What the task asks: Each record, minus any picture, should be returned exactly as written.

Coordinate-based change data:
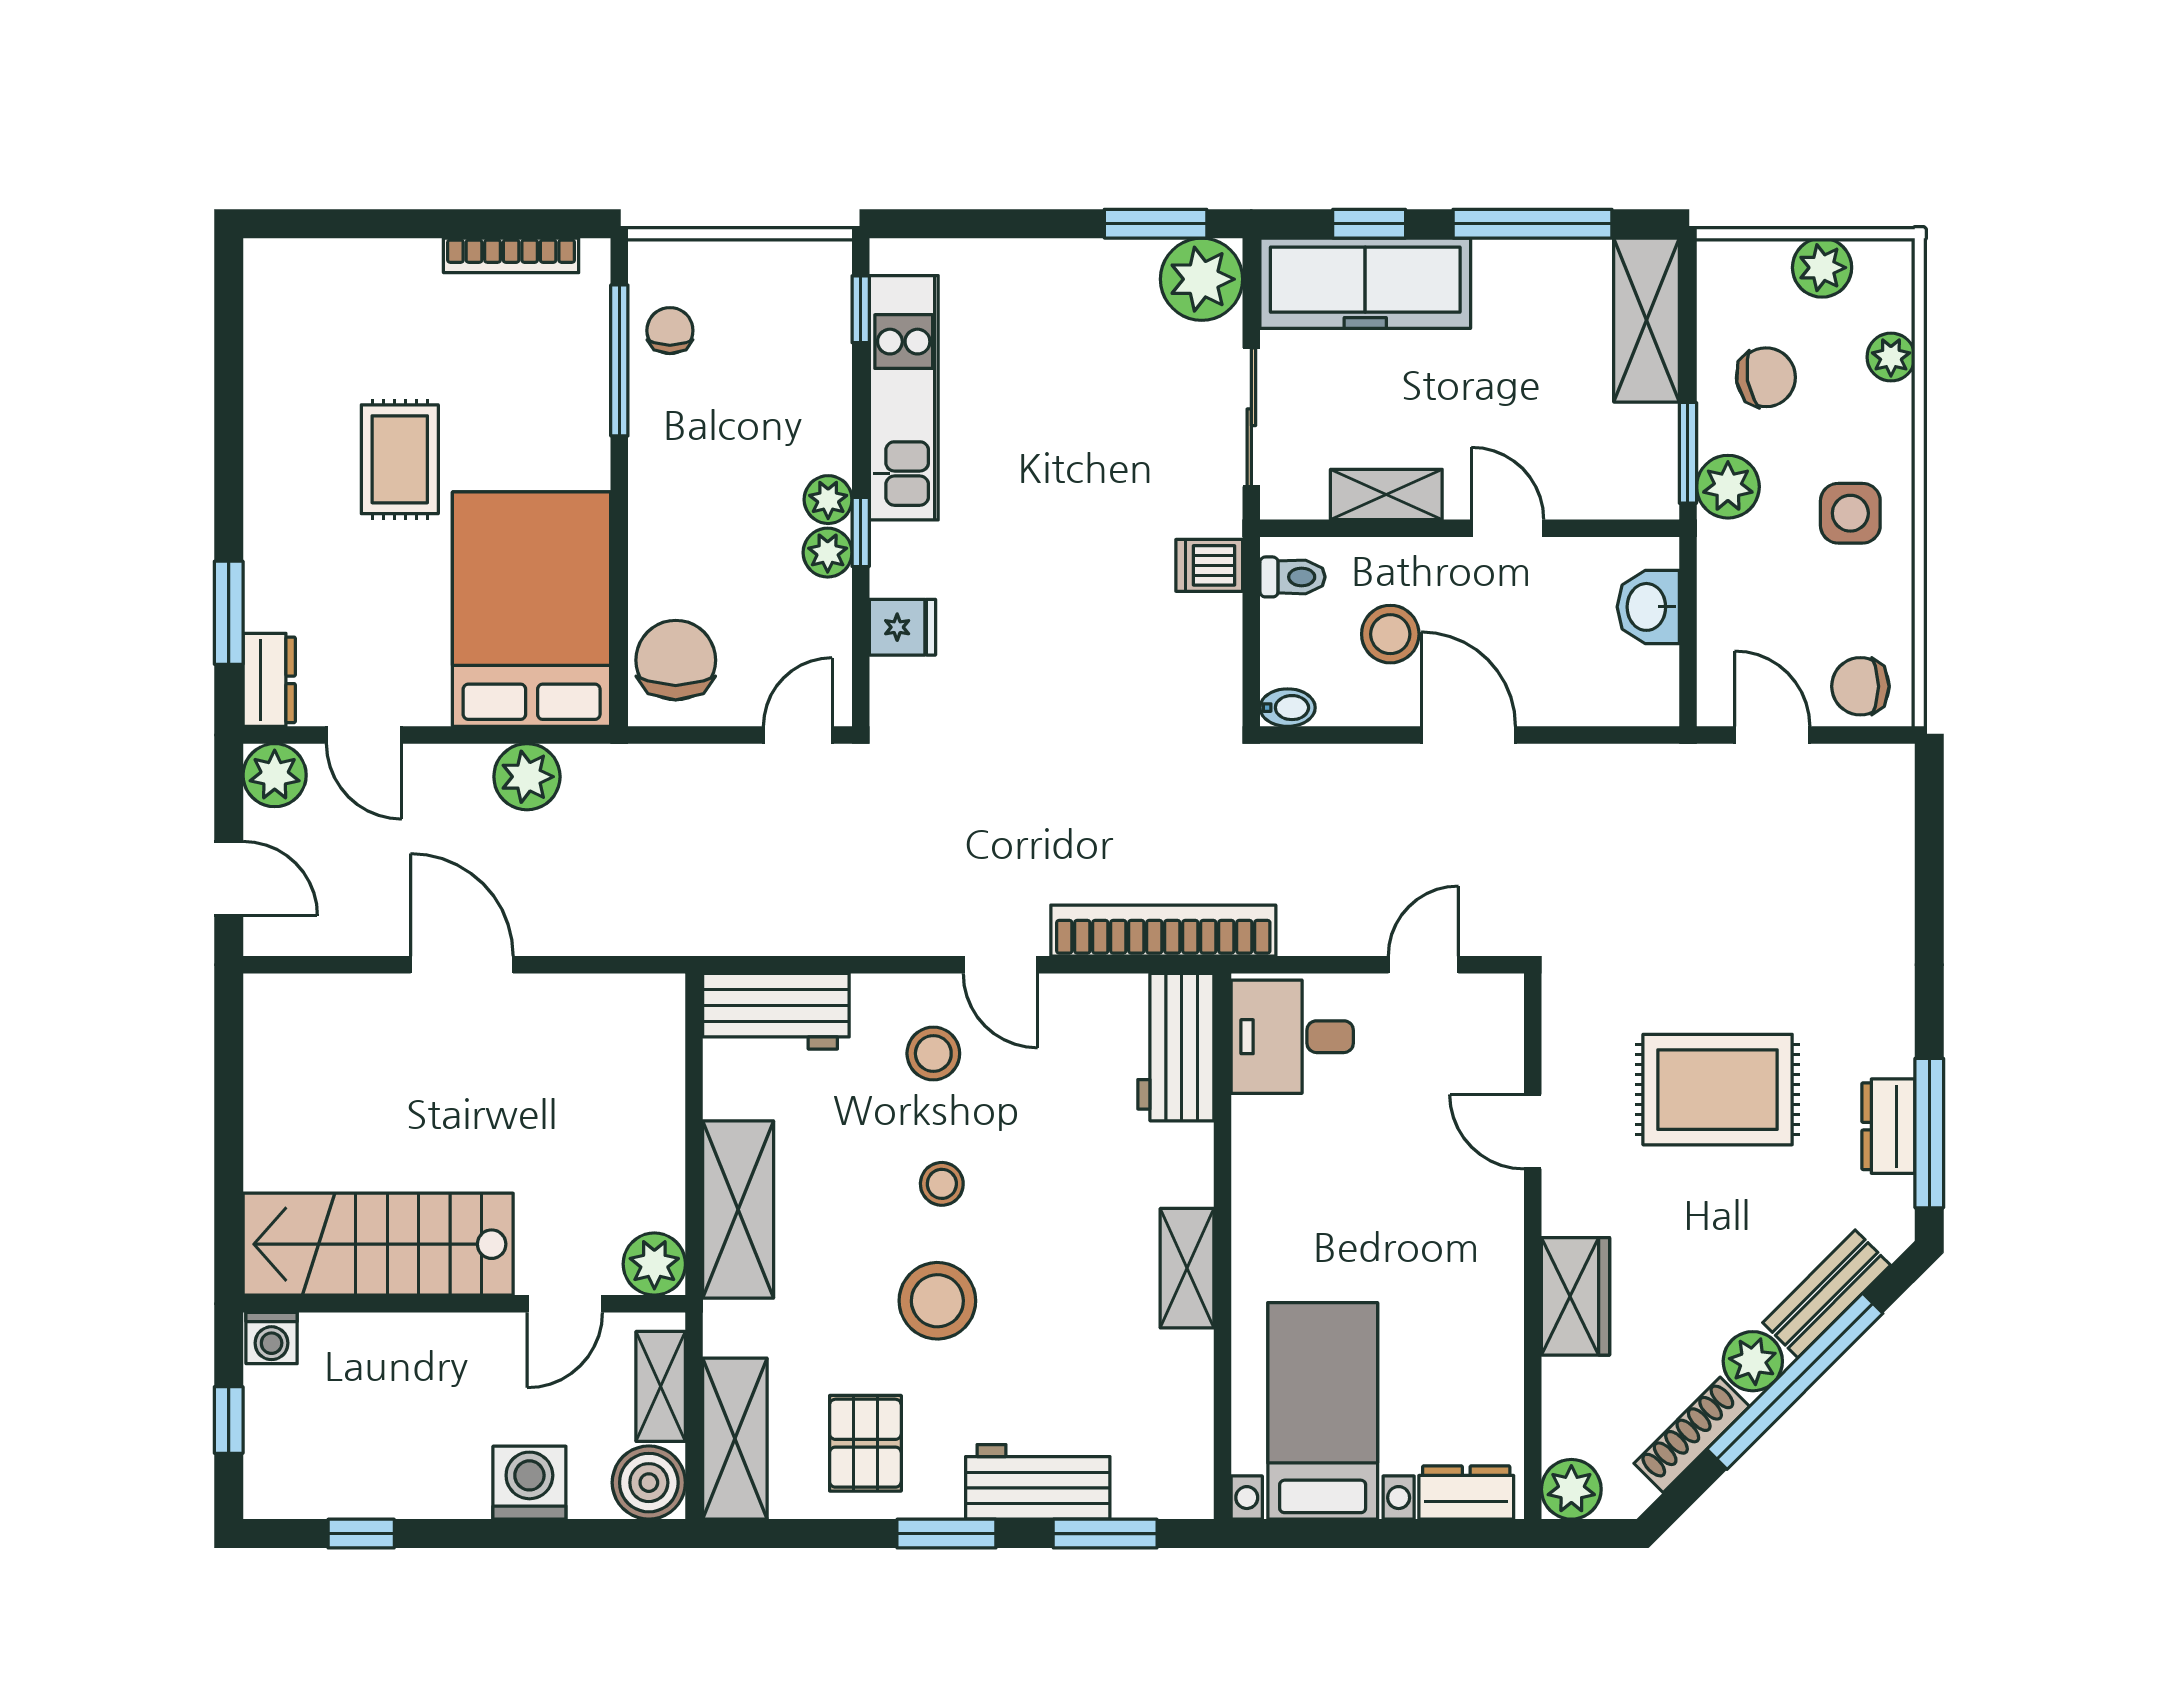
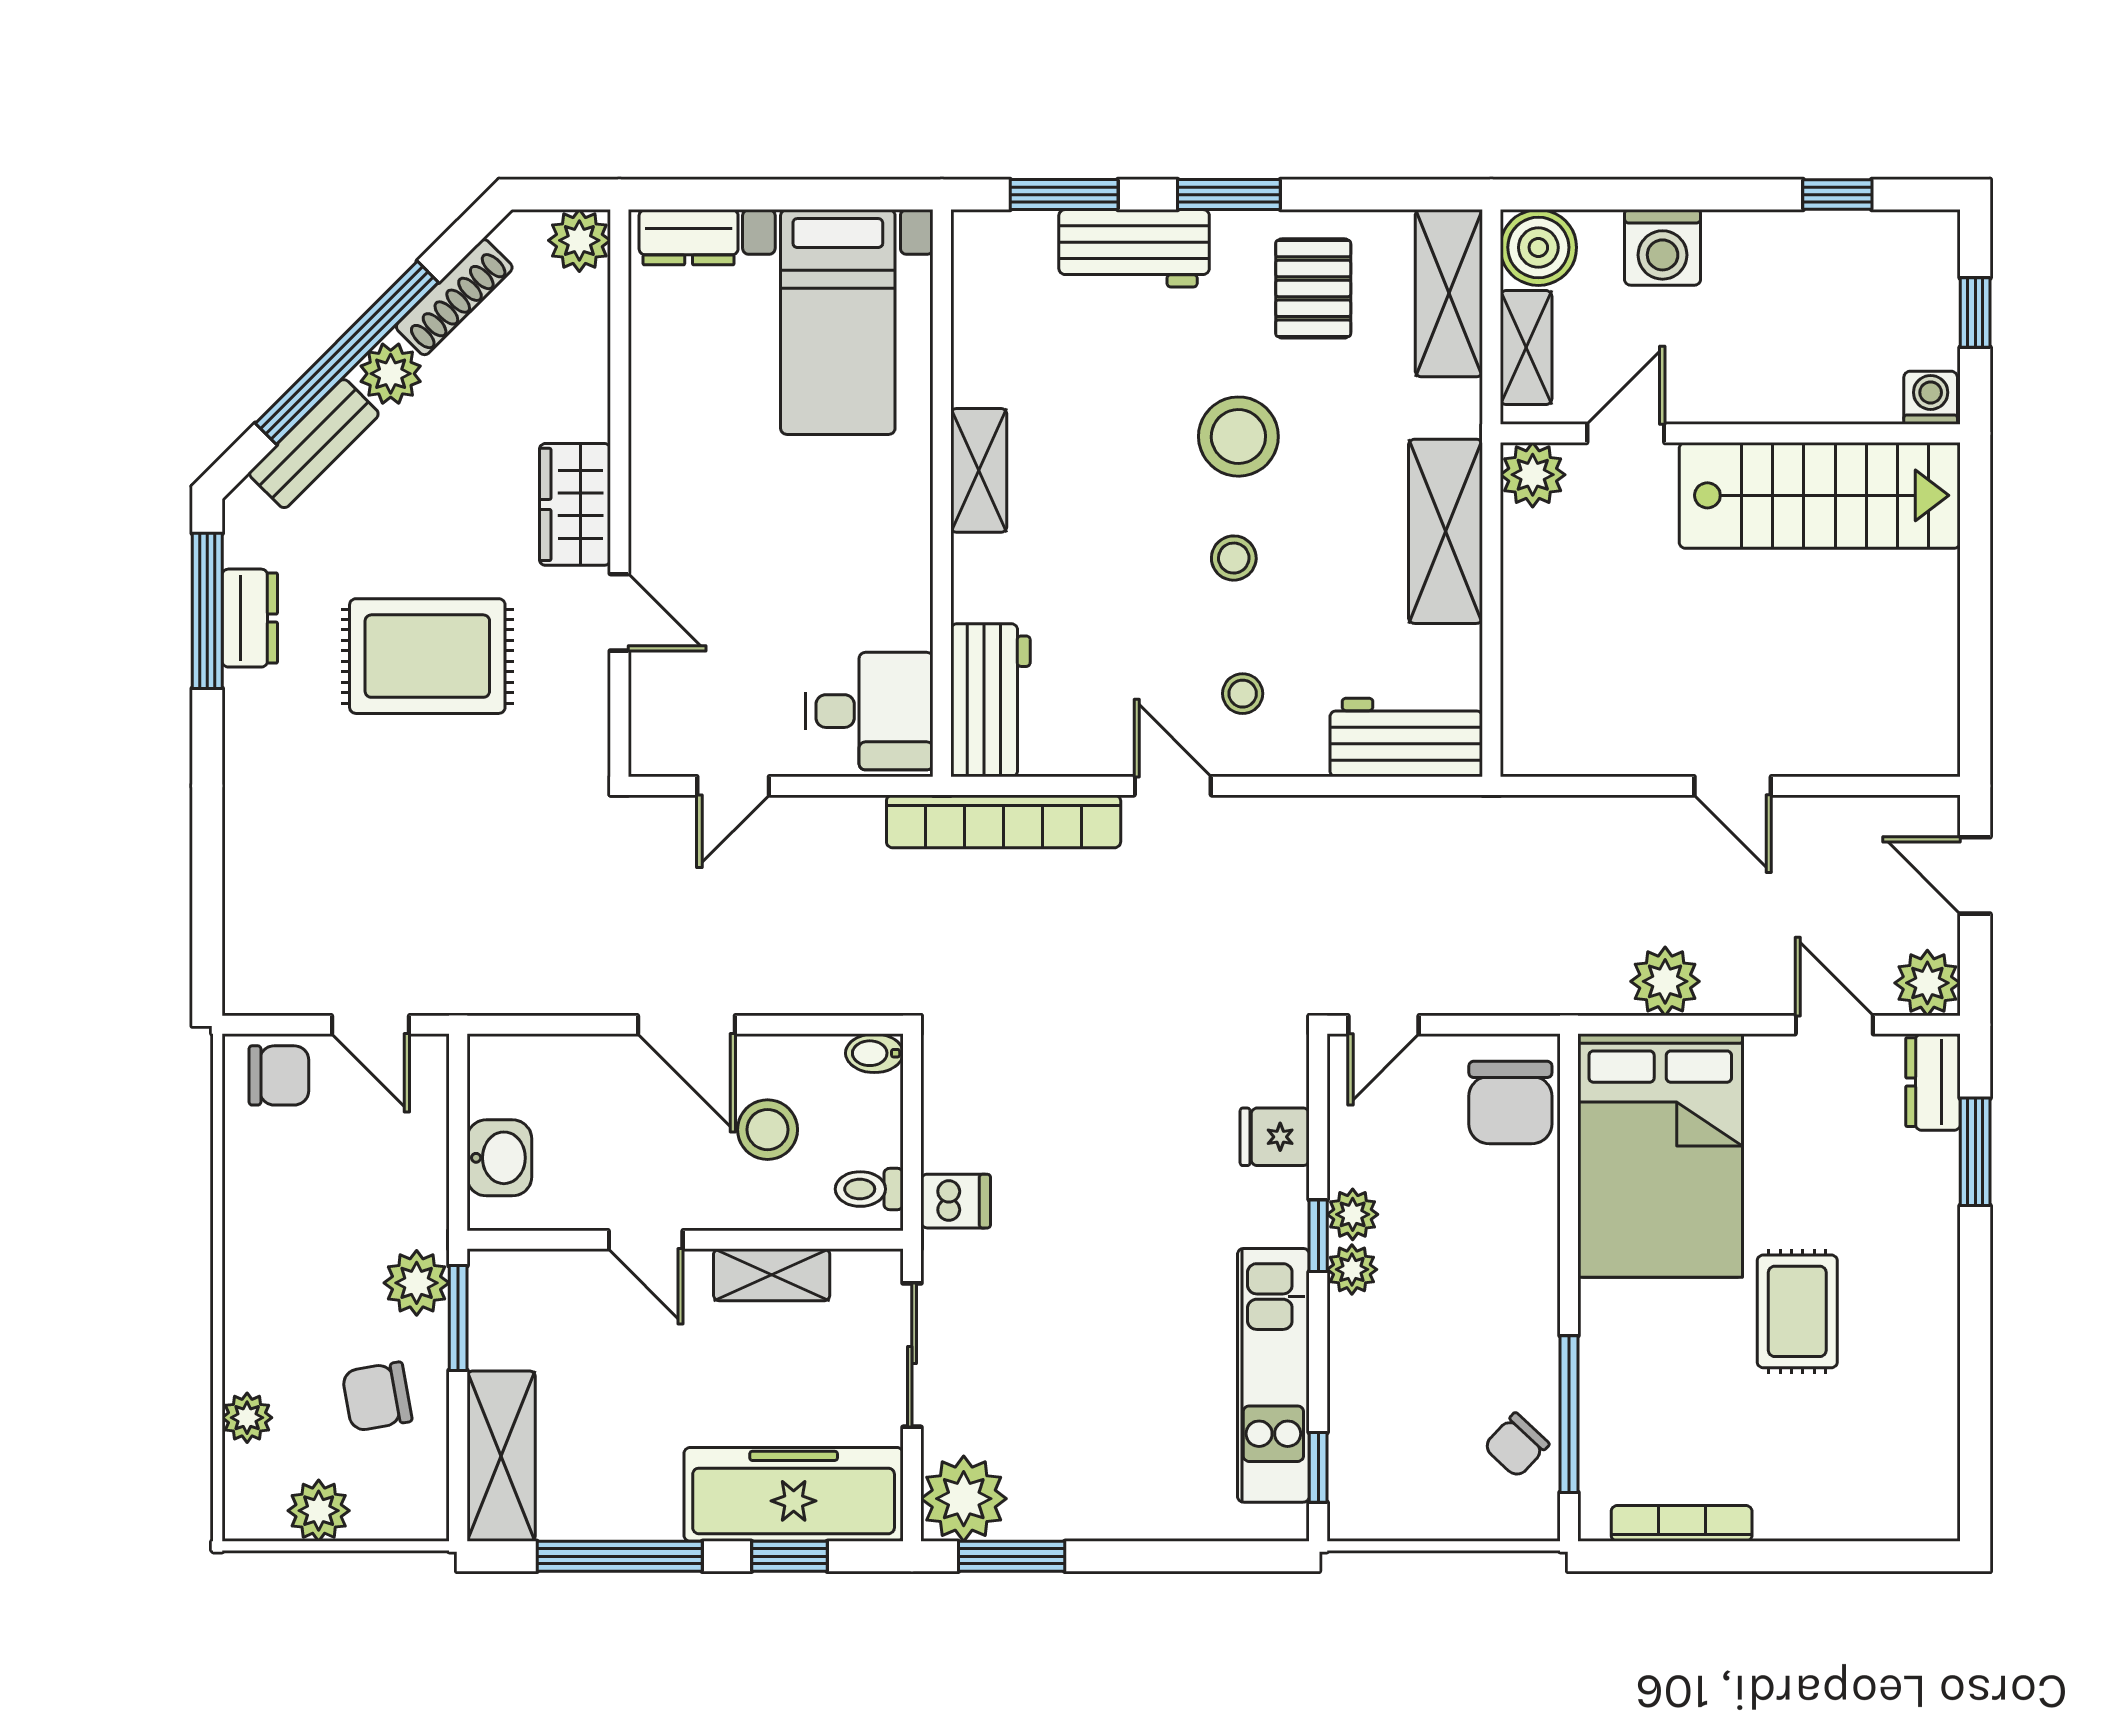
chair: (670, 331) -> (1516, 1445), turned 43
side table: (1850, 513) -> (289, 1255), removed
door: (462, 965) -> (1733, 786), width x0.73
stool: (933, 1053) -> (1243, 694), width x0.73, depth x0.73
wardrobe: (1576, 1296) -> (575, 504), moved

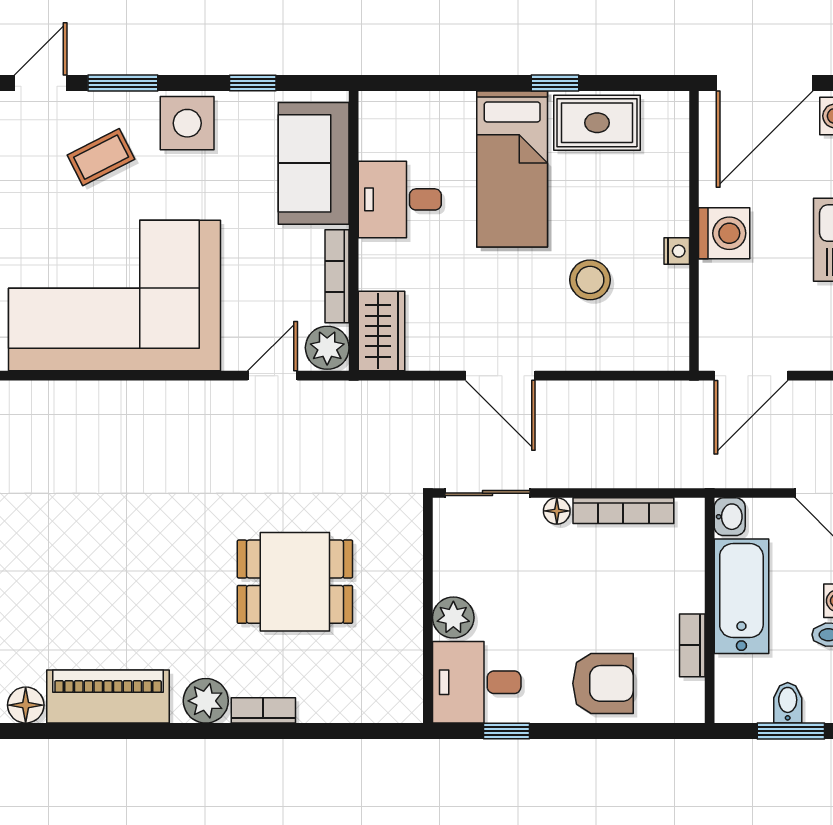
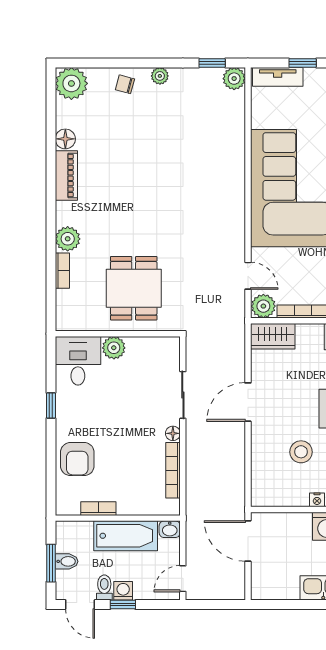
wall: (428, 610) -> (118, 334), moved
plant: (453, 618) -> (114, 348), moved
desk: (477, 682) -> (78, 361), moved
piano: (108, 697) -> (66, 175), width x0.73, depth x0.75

Reply:
chair: (670, 331) -> (1516, 1445), turned 43
side table: (1850, 513) -> (289, 1255), removed
door: (462, 965) -> (1733, 786), width x0.73
stool: (933, 1053) -> (1243, 694), width x0.73, depth x0.73
wardrobe: (1576, 1296) -> (575, 504), moved

wall: (428, 610) -> (118, 334), moved
plant: (453, 618) -> (114, 348), moved
desk: (477, 682) -> (78, 361), moved
piano: (108, 697) -> (66, 175), width x0.73, depth x0.75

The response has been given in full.